What is required:
What is needed is an exact transcription of the line containing "pink brick B11:C11" and every line after it through the end of the entries below, with no pictures.

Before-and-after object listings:
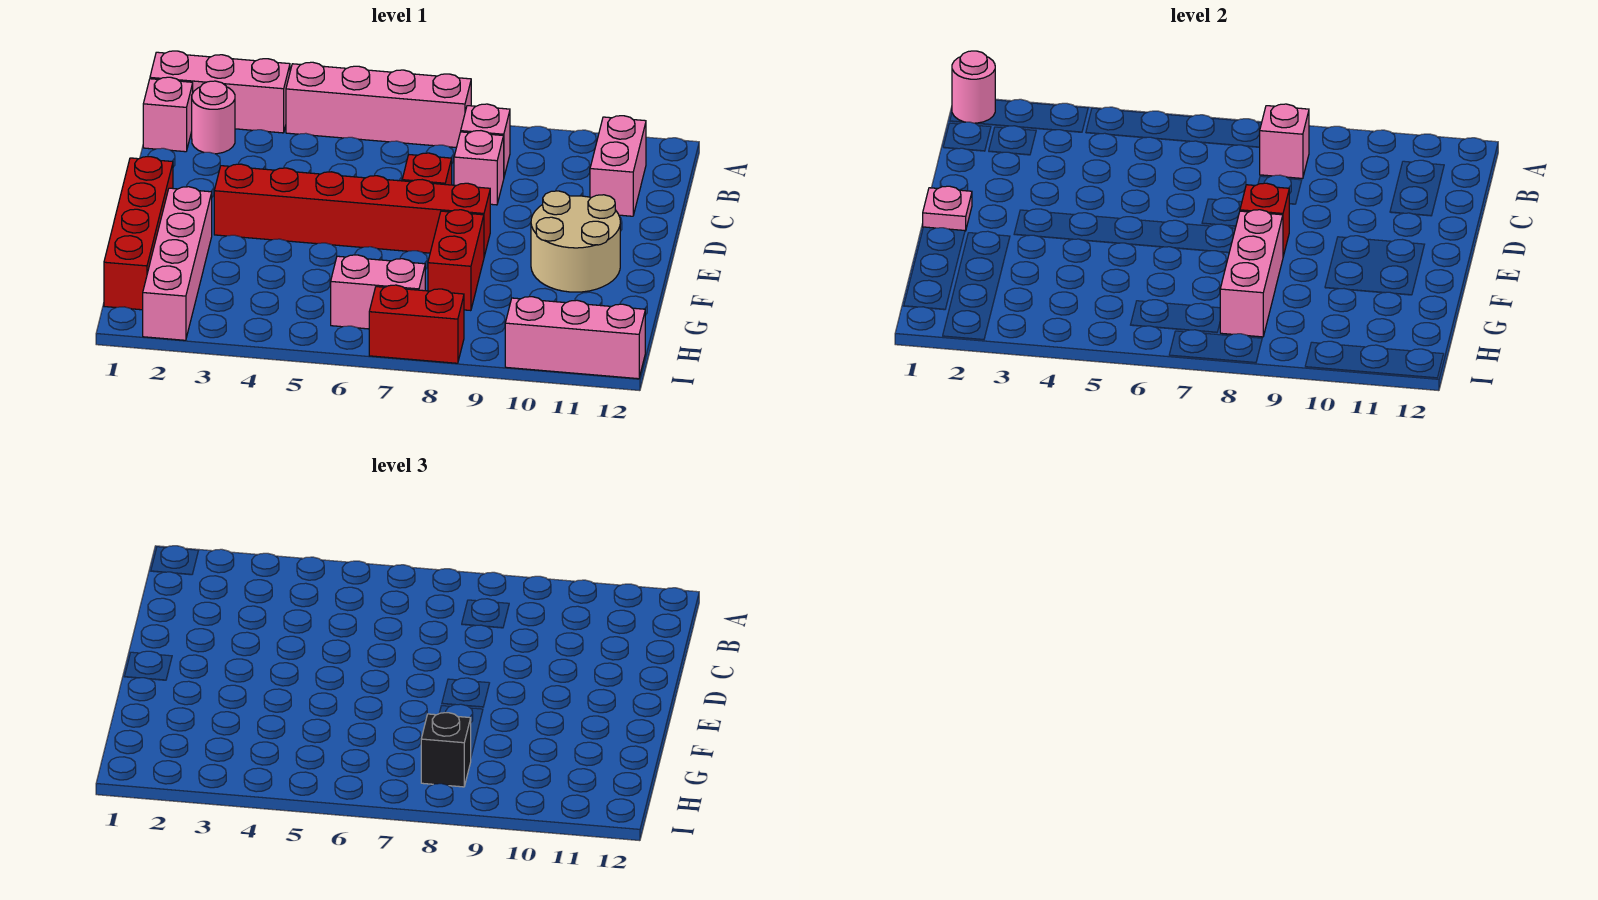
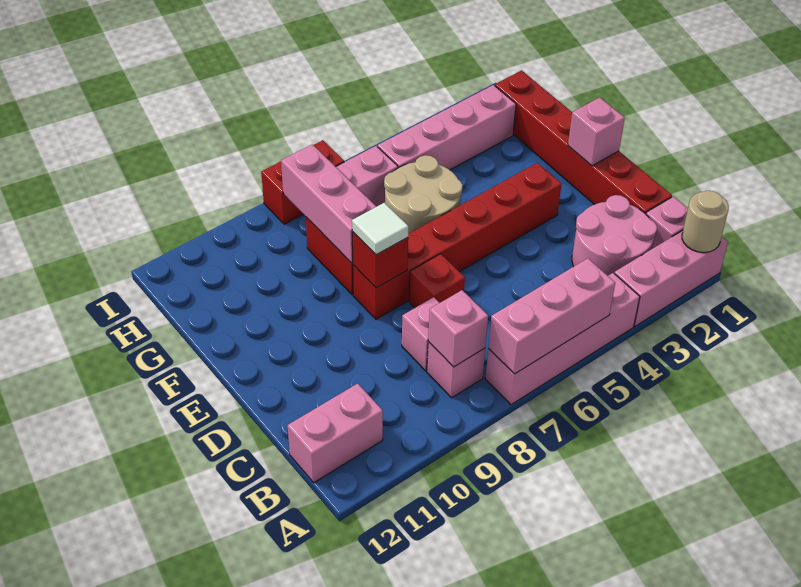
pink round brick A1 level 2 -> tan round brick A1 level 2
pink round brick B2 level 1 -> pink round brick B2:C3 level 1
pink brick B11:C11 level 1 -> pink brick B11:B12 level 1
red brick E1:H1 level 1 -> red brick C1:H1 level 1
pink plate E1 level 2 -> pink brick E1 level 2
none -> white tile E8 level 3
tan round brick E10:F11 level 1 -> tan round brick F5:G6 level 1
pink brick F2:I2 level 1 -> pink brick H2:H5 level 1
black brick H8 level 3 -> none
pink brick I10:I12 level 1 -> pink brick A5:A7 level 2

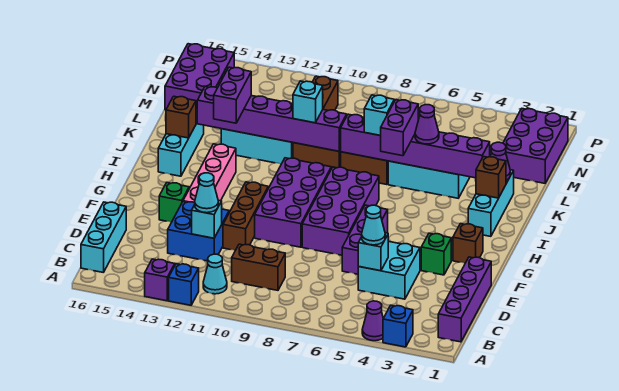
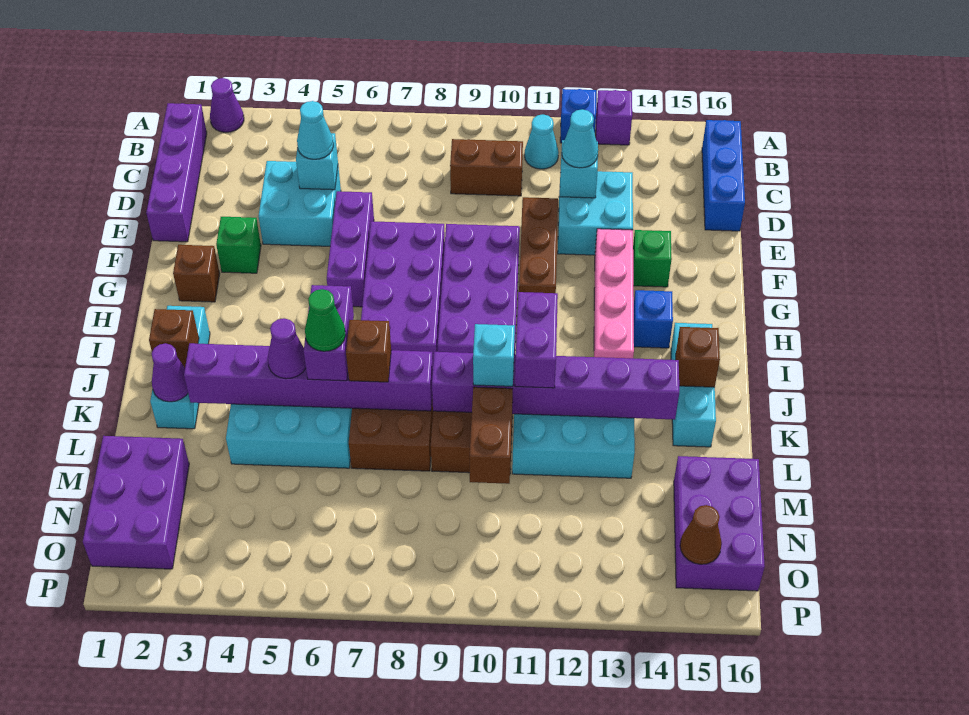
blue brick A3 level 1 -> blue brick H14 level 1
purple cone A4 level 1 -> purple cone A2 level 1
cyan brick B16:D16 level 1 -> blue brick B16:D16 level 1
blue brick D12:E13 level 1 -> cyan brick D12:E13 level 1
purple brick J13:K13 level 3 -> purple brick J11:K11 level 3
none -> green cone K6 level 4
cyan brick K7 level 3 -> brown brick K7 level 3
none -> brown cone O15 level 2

Exercise output:
pink brick B11:C11 level 1 -> pink brick B11:B12 level 1
red brick E1:H1 level 1 -> red brick C1:H1 level 1
pink plate E1 level 2 -> pink brick E1 level 2
none -> white tile E8 level 3
tan round brick E10:F11 level 1 -> tan round brick F5:G6 level 1
pink brick F2:I2 level 1 -> pink brick H2:H5 level 1
black brick H8 level 3 -> none
pink brick I10:I12 level 1 -> pink brick A5:A7 level 2

blue brick A3 level 1 -> blue brick H14 level 1
purple cone A4 level 1 -> purple cone A2 level 1
cyan brick B16:D16 level 1 -> blue brick B16:D16 level 1
blue brick D12:E13 level 1 -> cyan brick D12:E13 level 1
purple brick J13:K13 level 3 -> purple brick J11:K11 level 3
none -> green cone K6 level 4
cyan brick K7 level 3 -> brown brick K7 level 3
none -> brown cone O15 level 2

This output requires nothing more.